## WHAT THE EXERCISE ASKS
Write down exactly the lines of the records below, beginning with the first and ending with the line that includes "R8: none -> 10 (+5V, U9/QE)".

## SUPPLIED MATERIAL
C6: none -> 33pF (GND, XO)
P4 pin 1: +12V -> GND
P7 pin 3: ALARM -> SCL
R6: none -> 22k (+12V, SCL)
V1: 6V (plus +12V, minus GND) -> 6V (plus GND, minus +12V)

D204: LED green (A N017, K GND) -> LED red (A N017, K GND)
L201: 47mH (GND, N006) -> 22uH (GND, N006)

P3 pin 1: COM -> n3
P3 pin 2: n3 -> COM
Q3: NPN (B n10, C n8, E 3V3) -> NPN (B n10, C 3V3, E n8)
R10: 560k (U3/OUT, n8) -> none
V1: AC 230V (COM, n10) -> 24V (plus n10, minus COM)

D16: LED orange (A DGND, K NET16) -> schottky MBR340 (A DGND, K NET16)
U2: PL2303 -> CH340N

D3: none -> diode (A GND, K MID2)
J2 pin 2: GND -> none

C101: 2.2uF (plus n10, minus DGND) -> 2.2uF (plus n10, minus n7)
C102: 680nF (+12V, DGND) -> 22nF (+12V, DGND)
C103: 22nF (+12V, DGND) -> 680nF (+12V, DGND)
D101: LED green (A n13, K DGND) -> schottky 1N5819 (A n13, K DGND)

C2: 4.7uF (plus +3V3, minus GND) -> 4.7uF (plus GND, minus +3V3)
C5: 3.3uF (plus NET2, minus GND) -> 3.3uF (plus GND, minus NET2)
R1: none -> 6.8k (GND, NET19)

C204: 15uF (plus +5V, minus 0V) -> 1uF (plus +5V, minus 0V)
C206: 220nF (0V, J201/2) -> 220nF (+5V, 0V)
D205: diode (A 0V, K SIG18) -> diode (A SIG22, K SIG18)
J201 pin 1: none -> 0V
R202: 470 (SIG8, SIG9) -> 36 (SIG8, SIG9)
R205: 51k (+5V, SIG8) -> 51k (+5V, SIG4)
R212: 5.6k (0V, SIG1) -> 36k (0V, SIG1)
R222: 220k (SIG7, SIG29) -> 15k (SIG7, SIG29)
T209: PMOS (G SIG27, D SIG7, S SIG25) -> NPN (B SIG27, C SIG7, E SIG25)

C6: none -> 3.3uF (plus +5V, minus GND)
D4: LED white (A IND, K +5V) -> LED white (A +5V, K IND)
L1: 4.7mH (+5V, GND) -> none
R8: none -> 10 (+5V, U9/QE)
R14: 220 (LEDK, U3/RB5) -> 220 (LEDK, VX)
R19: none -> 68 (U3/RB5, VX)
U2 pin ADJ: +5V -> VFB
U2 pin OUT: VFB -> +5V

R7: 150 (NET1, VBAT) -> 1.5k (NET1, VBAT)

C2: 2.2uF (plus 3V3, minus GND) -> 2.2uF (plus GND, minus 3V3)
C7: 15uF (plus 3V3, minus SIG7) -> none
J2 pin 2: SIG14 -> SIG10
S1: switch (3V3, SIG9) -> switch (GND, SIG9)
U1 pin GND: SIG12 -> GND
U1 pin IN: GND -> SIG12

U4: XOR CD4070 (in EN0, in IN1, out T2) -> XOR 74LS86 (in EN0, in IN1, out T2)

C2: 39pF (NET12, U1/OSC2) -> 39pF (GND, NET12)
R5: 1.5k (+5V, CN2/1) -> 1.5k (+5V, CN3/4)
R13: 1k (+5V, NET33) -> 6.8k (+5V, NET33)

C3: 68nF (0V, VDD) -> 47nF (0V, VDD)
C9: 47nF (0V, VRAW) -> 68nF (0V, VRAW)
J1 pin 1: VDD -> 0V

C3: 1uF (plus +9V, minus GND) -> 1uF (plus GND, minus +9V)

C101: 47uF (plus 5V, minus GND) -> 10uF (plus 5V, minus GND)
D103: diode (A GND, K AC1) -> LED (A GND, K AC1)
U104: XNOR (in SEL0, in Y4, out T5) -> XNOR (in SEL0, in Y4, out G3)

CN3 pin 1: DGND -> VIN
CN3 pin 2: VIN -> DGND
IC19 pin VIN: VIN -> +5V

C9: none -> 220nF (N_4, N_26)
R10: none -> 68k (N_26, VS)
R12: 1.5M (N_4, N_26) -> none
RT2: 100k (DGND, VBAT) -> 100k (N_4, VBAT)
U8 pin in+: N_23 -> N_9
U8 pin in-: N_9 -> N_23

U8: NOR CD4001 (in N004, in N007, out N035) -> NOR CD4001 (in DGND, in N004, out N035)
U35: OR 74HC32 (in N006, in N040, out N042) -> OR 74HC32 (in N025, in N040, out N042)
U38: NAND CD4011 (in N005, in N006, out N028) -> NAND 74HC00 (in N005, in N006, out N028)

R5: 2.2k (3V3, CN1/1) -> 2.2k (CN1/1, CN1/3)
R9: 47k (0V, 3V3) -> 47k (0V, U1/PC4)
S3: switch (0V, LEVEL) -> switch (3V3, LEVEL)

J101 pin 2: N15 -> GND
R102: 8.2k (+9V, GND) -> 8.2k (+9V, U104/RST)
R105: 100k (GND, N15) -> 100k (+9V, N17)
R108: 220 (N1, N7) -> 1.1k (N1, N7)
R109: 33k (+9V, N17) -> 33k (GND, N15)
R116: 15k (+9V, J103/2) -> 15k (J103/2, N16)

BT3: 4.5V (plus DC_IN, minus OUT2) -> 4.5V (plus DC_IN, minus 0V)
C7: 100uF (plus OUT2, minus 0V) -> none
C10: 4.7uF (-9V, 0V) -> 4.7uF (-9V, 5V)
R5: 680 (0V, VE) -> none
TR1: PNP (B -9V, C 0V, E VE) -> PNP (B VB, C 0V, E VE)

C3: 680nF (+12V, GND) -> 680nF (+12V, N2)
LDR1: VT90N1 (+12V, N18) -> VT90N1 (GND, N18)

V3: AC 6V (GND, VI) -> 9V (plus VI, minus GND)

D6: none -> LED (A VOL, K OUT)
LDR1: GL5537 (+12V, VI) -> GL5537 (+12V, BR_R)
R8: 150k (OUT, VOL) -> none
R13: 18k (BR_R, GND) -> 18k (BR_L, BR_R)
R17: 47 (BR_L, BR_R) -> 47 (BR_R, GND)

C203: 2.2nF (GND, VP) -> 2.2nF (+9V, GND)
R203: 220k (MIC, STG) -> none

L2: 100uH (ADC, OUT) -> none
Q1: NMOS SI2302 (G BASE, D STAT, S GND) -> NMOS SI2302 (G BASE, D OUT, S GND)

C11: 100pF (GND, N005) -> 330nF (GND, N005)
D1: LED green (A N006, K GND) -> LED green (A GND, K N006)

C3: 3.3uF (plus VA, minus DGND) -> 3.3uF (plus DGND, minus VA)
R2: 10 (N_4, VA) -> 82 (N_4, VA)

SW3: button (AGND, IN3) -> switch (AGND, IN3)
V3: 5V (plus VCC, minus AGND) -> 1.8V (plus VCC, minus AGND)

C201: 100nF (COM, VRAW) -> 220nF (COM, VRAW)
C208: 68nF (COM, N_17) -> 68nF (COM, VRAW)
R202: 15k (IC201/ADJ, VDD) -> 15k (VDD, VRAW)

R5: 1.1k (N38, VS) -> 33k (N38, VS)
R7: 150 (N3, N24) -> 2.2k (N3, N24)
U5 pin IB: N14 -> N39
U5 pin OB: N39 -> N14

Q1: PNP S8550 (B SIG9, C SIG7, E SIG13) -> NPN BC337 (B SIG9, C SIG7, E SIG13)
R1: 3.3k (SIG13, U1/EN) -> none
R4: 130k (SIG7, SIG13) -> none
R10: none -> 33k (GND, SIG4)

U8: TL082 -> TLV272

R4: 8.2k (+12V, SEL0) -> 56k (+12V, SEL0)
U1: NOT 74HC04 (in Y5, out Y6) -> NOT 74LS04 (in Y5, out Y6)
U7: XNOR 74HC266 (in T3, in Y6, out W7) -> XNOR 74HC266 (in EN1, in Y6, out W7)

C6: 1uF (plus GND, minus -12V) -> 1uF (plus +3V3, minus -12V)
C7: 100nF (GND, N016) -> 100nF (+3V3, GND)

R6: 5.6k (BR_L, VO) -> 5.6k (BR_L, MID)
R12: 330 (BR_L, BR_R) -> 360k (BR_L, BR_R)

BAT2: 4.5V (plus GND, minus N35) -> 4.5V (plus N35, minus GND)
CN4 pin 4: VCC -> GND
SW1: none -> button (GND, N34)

## RESPONSE
C6: none -> 33pF (GND, XO)
P4 pin 1: +12V -> GND
P7 pin 3: ALARM -> SCL
R6: none -> 22k (+12V, SCL)
V1: 6V (plus +12V, minus GND) -> 6V (plus GND, minus +12V)

D204: LED green (A N017, K GND) -> LED red (A N017, K GND)
L201: 47mH (GND, N006) -> 22uH (GND, N006)

P3 pin 1: COM -> n3
P3 pin 2: n3 -> COM
Q3: NPN (B n10, C n8, E 3V3) -> NPN (B n10, C 3V3, E n8)
R10: 560k (U3/OUT, n8) -> none
V1: AC 230V (COM, n10) -> 24V (plus n10, minus COM)

D16: LED orange (A DGND, K NET16) -> schottky MBR340 (A DGND, K NET16)
U2: PL2303 -> CH340N

D3: none -> diode (A GND, K MID2)
J2 pin 2: GND -> none

C101: 2.2uF (plus n10, minus DGND) -> 2.2uF (plus n10, minus n7)
C102: 680nF (+12V, DGND) -> 22nF (+12V, DGND)
C103: 22nF (+12V, DGND) -> 680nF (+12V, DGND)
D101: LED green (A n13, K DGND) -> schottky 1N5819 (A n13, K DGND)

C2: 4.7uF (plus +3V3, minus GND) -> 4.7uF (plus GND, minus +3V3)
C5: 3.3uF (plus NET2, minus GND) -> 3.3uF (plus GND, minus NET2)
R1: none -> 6.8k (GND, NET19)

C204: 15uF (plus +5V, minus 0V) -> 1uF (plus +5V, minus 0V)
C206: 220nF (0V, J201/2) -> 220nF (+5V, 0V)
D205: diode (A 0V, K SIG18) -> diode (A SIG22, K SIG18)
J201 pin 1: none -> 0V
R202: 470 (SIG8, SIG9) -> 36 (SIG8, SIG9)
R205: 51k (+5V, SIG8) -> 51k (+5V, SIG4)
R212: 5.6k (0V, SIG1) -> 36k (0V, SIG1)
R222: 220k (SIG7, SIG29) -> 15k (SIG7, SIG29)
T209: PMOS (G SIG27, D SIG7, S SIG25) -> NPN (B SIG27, C SIG7, E SIG25)

C6: none -> 3.3uF (plus +5V, minus GND)
D4: LED white (A IND, K +5V) -> LED white (A +5V, K IND)
L1: 4.7mH (+5V, GND) -> none
R8: none -> 10 (+5V, U9/QE)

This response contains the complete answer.